• _AIM OF THE EXERCISE_: Without any pictures, the records below should be reproduced exactly.

• _SOURCE MATERIAL_:
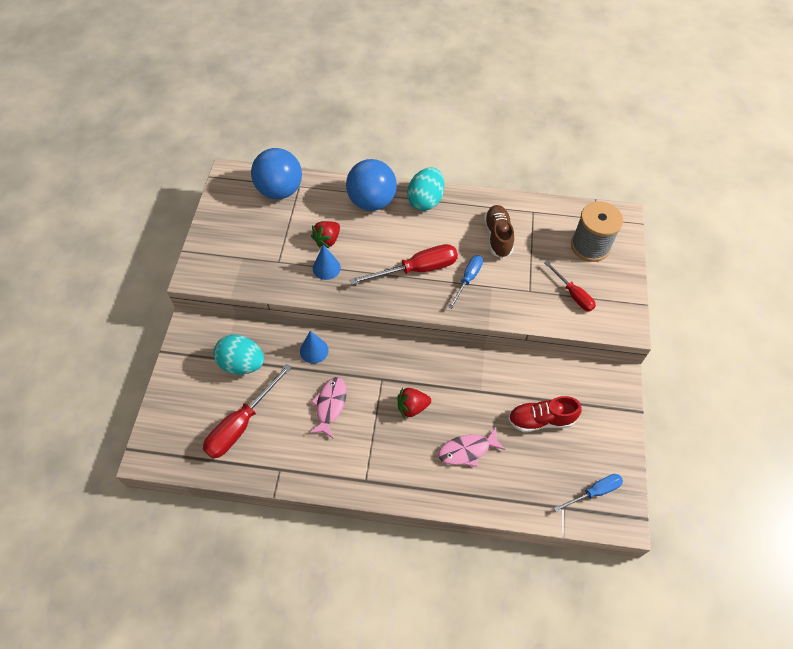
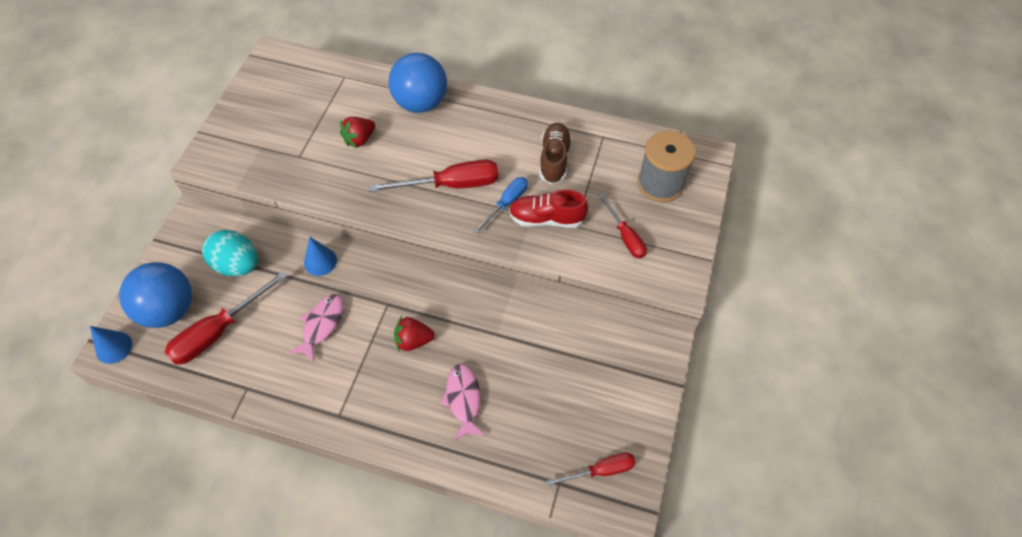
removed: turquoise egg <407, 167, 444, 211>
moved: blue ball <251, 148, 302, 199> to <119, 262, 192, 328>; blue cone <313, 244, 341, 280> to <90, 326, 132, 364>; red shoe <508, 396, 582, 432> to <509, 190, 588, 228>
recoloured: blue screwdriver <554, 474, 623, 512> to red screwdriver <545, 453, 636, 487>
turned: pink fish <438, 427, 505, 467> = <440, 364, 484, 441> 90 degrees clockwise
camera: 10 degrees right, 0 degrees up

• _OUTPUT BELOW_:
removed: turquoise egg <407, 167, 444, 211>
moved: blue ball <251, 148, 302, 199> to <119, 262, 192, 328>; blue cone <313, 244, 341, 280> to <90, 326, 132, 364>; red shoe <508, 396, 582, 432> to <509, 190, 588, 228>
recoloured: blue screwdriver <554, 474, 623, 512> to red screwdriver <545, 453, 636, 487>
turned: pink fish <438, 427, 505, 467> = <440, 364, 484, 441> 90 degrees clockwise
camera: 10 degrees right, 0 degrees up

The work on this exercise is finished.